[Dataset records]
════════════════════

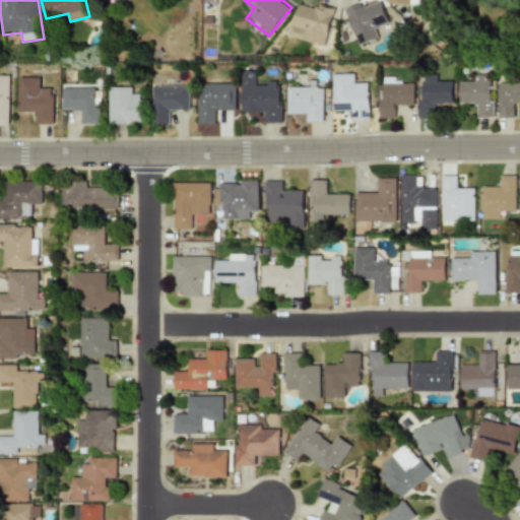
[(356,45),(380,38),(377,26),(388,23),(380,0),(370,0),(345,8),(356,45)]
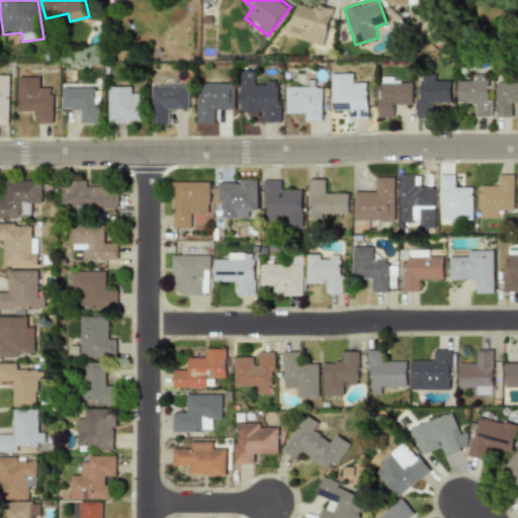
[(287,35),(324,46),(334,9),(308,2),(307,5),(296,3),(287,35)]
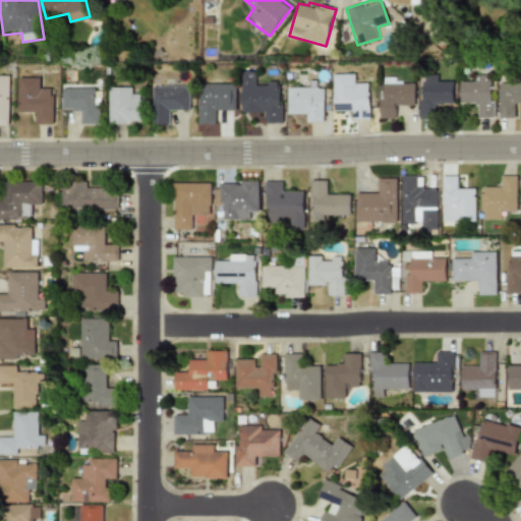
[(282,80),(257,80),(258,70),(240,70),(239,112),(262,113),(262,123),(281,123),(282,80)]
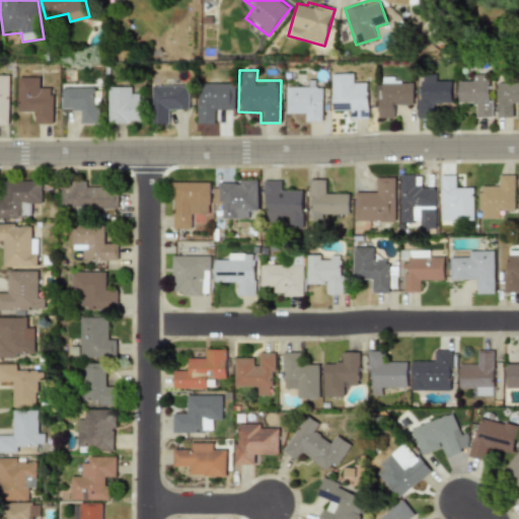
[(367,120),(367,82),(356,82),(356,73),(330,73),(330,108),(348,108),(348,120),(367,120)]
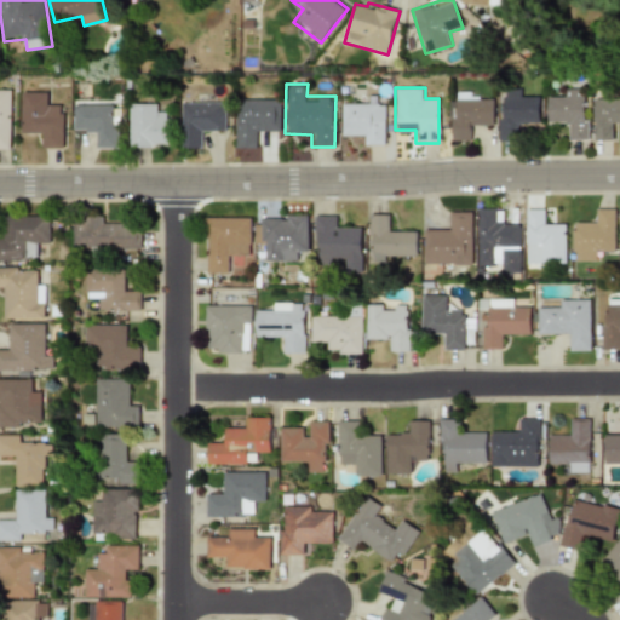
[(547,97),(547,127),(563,127),(563,141),(587,141),(587,89),(557,89),(557,97),(547,97)]
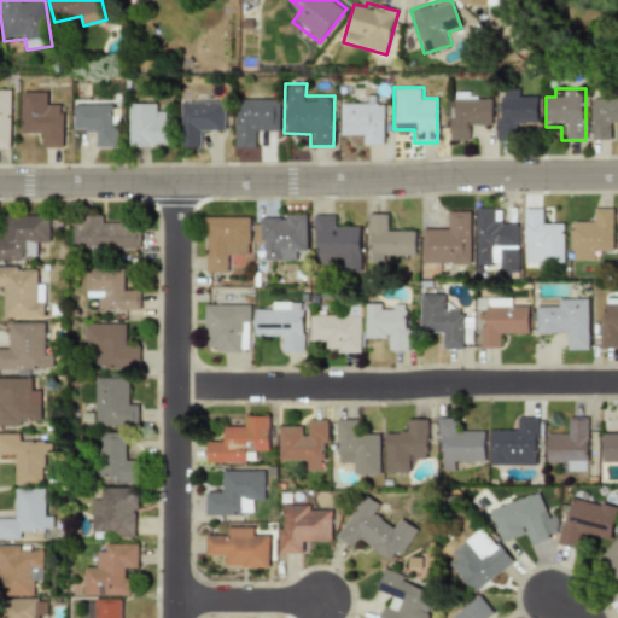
[(10,89),(0,89),(0,150),(10,150),(10,89)]
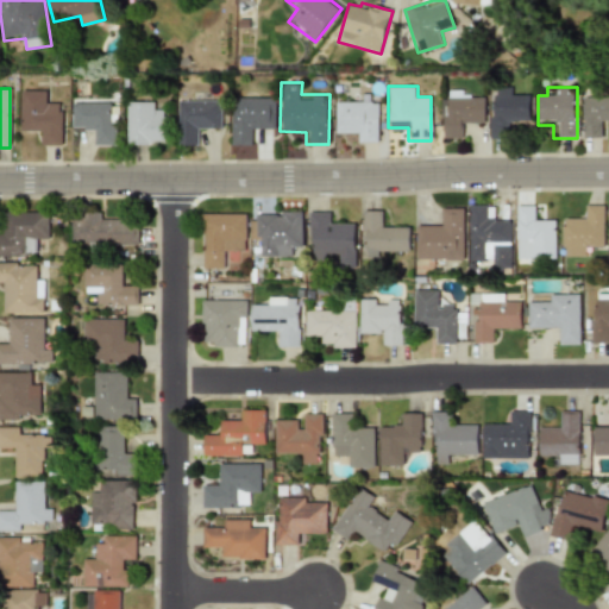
[(528,124),(528,88),(489,88),(489,138),(503,138),(503,125),(528,124)]
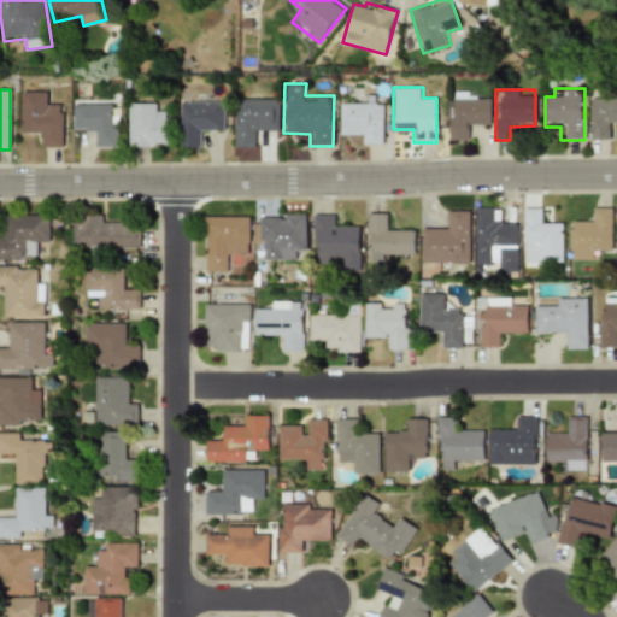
[(19,135),(42,135),(42,148),(63,148),(63,104),(50,104),(50,92),(19,92),(19,135)]
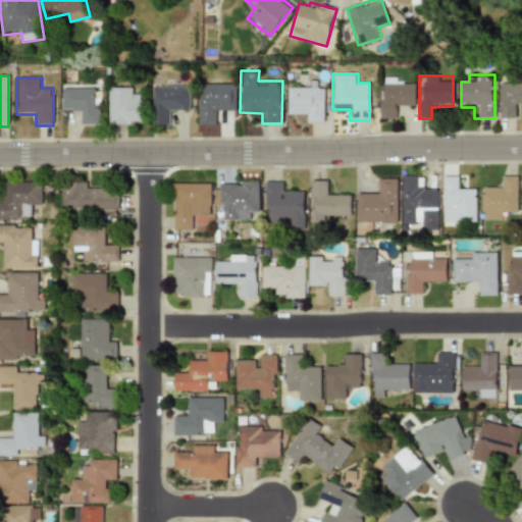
[(379,119),(397,119),(397,108),(415,108),(415,79),(379,79),(379,119)]
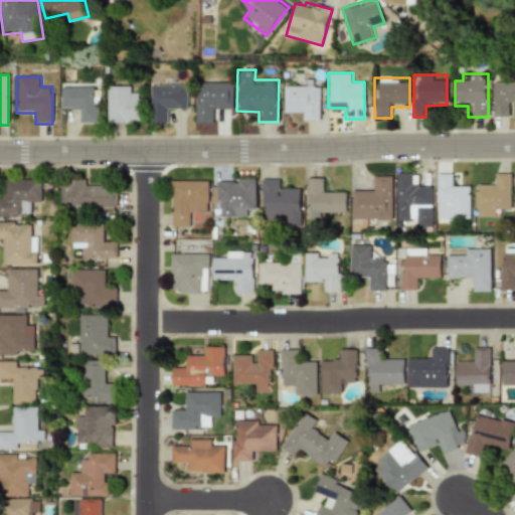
[(231,81),(195,81),(195,123),(214,123),(214,113),(231,113),(231,81)]
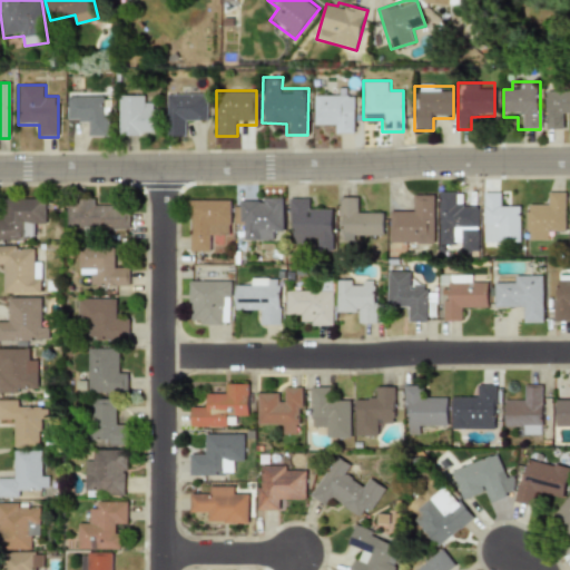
[(569,90),(546,90),(546,128),(559,128),(559,115),(569,115),(569,90)]
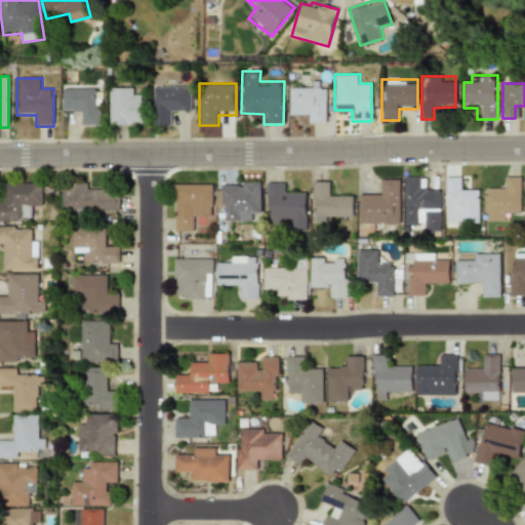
[(191,85),(152,85),(152,126),(171,126),(171,115),(191,115),(191,85)]
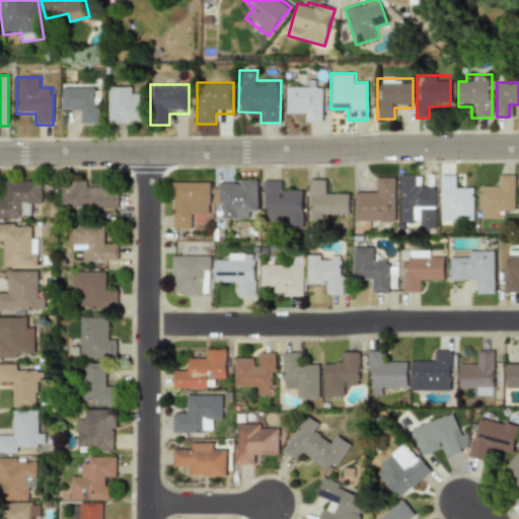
[(141,123),(141,96),(130,96),(130,86),(107,86),(107,123),(141,123)]
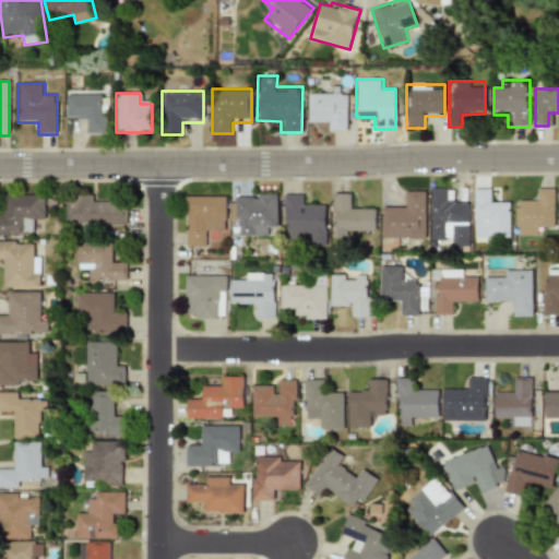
[(347,93),(308,93),(308,119),(323,119),(323,130),(347,130),(347,93)]
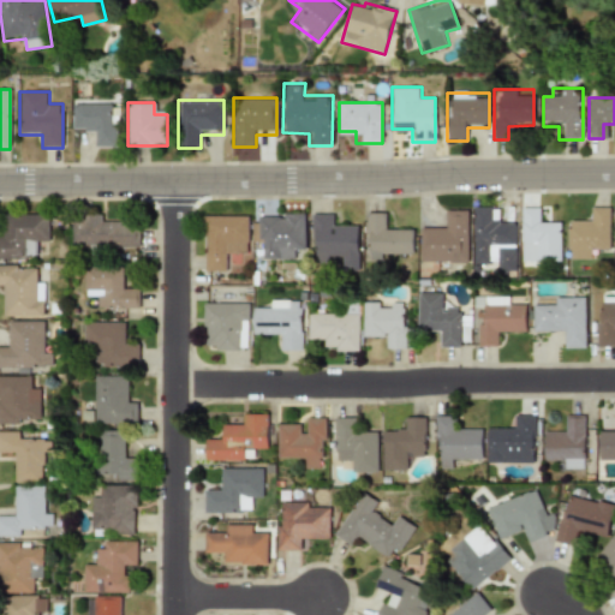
[(72,105),(72,133),(95,133),(95,147),(117,147),(117,105),(72,105)]
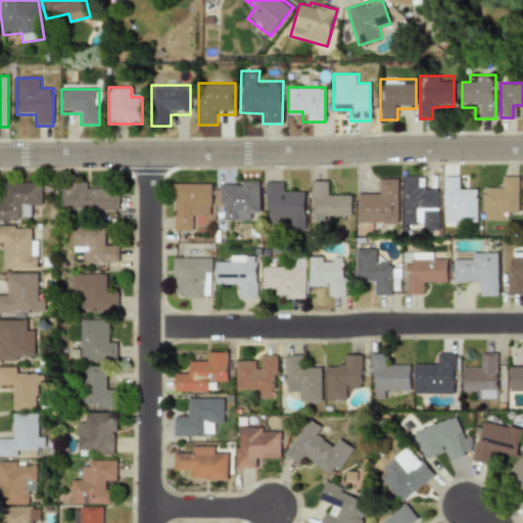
[(439,187),(426,187),(426,176),(402,176),(402,224),(423,224),(423,233),(439,233),(439,187)]
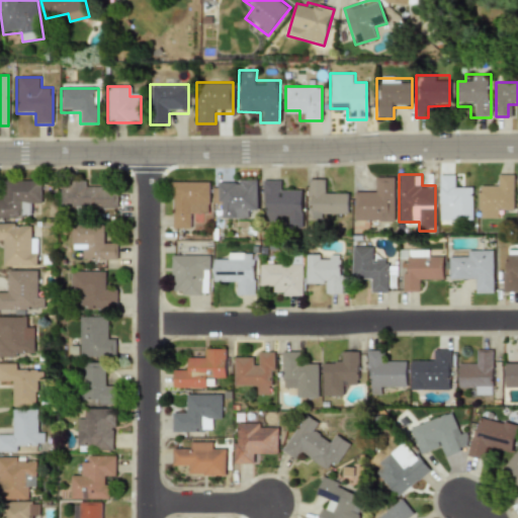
[(440,175),(440,222),(472,222),(472,185),(452,185),(452,175),(440,175)]
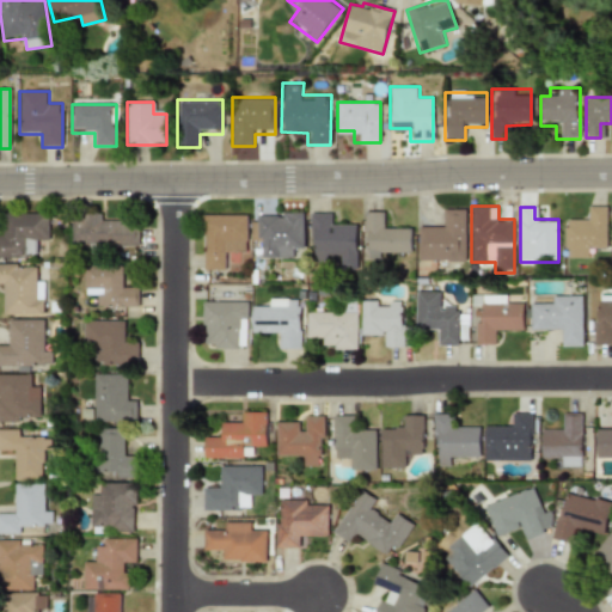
[(607,207),(587,207),(587,219),(564,219),(564,258),(593,258),(593,246),(607,246),(607,207)]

════════════════════

**EXERCISE PROMPT**
Print each entry above exactly. The pictures should not be printed.

**WRITTEN REPLY**
[(356,45),(380,38),(377,26),(388,23),(380,0),(370,0),(345,8),(356,45)]
[(287,35),(324,46),(334,9),(308,2),(307,5),(296,3),(287,35)]
[(282,80),(257,80),(258,70),(240,70),(239,112),(262,113),(262,123),(281,123),(282,80)]
[(367,120),(367,82),(356,82),(356,73),(330,73),(330,108),(348,108),(348,120),(367,120)]
[(547,97),(547,127),(563,127),(563,141),(587,141),(587,89),(557,89),(557,97),(547,97)]
[(10,89),(0,89),(0,150),(10,150),(10,89)]
[(528,124),(528,88),(489,88),(489,138),(503,138),(503,125),(528,124)]
[(19,135),(42,135),(42,148),(63,148),(63,104),(50,104),(50,92),(19,92),(19,135)]
[(379,119),(397,119),(397,108),(415,108),(415,79),(379,79),(379,119)]
[(231,81),(195,81),(195,123),(214,123),(214,113),(231,113),(231,81)]
[(569,90),(546,90),(546,128),(559,128),(559,115),(569,115),(569,90)]
[(191,85),(152,85),(152,126),(171,126),(171,115),(191,115),(191,85)]
[(141,123),(141,96),(130,96),(130,86),(107,86),(107,123),(141,123)]
[(347,93),(308,93),(308,119),(323,119),(323,130),(347,130),(347,93)]
[(72,105),(72,133),(95,133),(95,147),(117,147),(117,105),(72,105)]
[(439,187),(426,187),(426,176),(402,176),(402,224),(423,224),(423,233),(439,233),(439,187)]
[(440,175),(440,222),(472,222),(472,185),(452,185),(452,175),(440,175)]
[(607,207),(587,207),(587,219),(564,219),(564,258),(593,258),(593,246),(607,246),(607,207)]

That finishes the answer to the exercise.